Nothing belongs in the answer except the lines of the material that include "green".

__Data extract__.
⁂

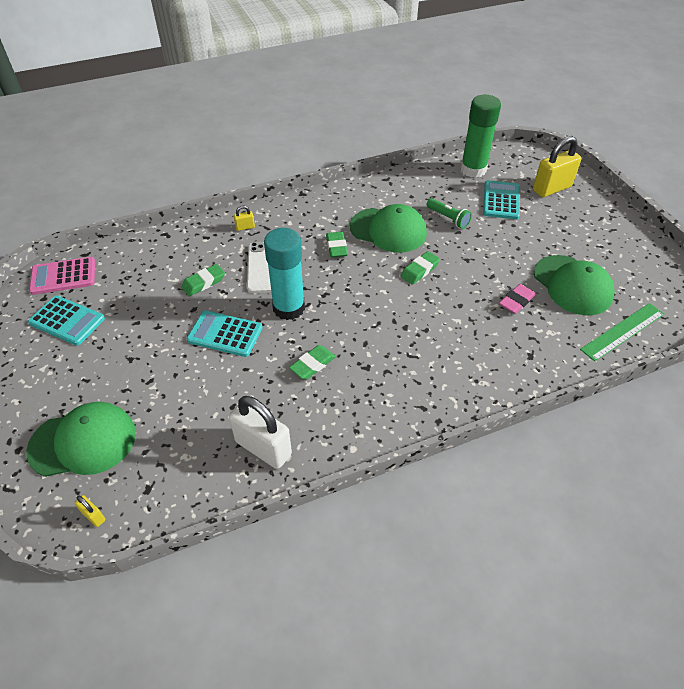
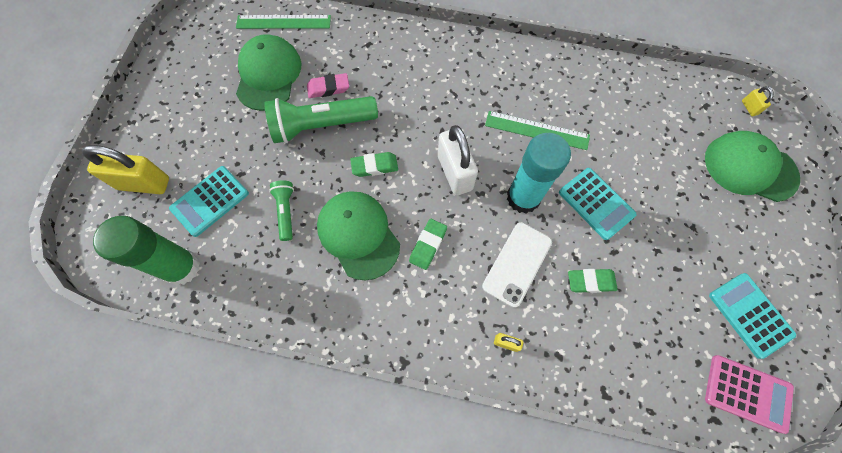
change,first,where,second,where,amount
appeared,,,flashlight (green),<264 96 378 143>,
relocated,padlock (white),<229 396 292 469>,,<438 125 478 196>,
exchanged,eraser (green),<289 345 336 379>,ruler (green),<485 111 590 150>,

⁂

__Answer for this exercise__.
appeared,,,flashlight (green),<264 96 378 143>,
exchanged,eraser (green),<289 345 336 379>,ruler (green),<485 111 590 150>,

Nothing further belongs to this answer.